* **TASK INSTRUCTIONS**
For the listing below, output exactly the lines from the line with "black wallet: 3 -> 4" up to and including the line with "orange bell: 7 -> 6", and no other lines.

☆ ☆ ☆ ☆ ☆ ☆ ☆

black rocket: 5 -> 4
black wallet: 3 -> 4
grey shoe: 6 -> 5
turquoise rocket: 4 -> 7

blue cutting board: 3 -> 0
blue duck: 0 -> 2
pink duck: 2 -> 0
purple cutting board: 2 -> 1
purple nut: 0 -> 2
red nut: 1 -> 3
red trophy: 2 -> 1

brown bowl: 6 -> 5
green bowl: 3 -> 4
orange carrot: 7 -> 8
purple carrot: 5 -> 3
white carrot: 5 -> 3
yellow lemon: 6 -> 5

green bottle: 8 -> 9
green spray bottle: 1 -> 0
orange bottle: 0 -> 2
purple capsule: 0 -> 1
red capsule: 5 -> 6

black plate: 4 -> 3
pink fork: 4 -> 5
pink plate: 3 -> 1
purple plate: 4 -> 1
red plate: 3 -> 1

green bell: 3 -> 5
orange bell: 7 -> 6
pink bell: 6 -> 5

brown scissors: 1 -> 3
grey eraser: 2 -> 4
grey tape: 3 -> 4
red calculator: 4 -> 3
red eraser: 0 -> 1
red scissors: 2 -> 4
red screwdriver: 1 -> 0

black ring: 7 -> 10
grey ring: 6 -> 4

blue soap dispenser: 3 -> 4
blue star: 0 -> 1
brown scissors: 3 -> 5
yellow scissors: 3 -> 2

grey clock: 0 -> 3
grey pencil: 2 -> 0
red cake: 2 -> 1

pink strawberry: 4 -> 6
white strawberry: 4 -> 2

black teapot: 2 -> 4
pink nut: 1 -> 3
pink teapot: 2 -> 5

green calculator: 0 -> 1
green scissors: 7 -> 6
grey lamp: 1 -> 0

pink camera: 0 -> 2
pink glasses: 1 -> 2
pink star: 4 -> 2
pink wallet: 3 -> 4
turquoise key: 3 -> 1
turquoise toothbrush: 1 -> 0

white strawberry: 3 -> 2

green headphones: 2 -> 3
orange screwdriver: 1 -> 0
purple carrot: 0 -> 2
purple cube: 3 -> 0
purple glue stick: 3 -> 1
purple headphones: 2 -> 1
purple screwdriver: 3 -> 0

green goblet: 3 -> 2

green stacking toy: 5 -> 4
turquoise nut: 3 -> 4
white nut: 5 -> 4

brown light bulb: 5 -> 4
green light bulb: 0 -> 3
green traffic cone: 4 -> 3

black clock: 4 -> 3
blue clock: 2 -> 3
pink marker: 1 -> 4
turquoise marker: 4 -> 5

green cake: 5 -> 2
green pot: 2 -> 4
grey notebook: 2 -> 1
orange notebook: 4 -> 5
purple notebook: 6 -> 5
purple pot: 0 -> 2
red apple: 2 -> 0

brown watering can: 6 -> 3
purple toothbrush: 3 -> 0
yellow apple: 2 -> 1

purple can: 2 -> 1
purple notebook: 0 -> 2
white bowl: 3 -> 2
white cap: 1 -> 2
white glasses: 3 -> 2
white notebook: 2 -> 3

☆ ☆ ☆ ☆ ☆ ☆ ☆

* **SOLUTION**
black wallet: 3 -> 4
grey shoe: 6 -> 5
turquoise rocket: 4 -> 7

blue cutting board: 3 -> 0
blue duck: 0 -> 2
pink duck: 2 -> 0
purple cutting board: 2 -> 1
purple nut: 0 -> 2
red nut: 1 -> 3
red trophy: 2 -> 1

brown bowl: 6 -> 5
green bowl: 3 -> 4
orange carrot: 7 -> 8
purple carrot: 5 -> 3
white carrot: 5 -> 3
yellow lemon: 6 -> 5

green bottle: 8 -> 9
green spray bottle: 1 -> 0
orange bottle: 0 -> 2
purple capsule: 0 -> 1
red capsule: 5 -> 6

black plate: 4 -> 3
pink fork: 4 -> 5
pink plate: 3 -> 1
purple plate: 4 -> 1
red plate: 3 -> 1

green bell: 3 -> 5
orange bell: 7 -> 6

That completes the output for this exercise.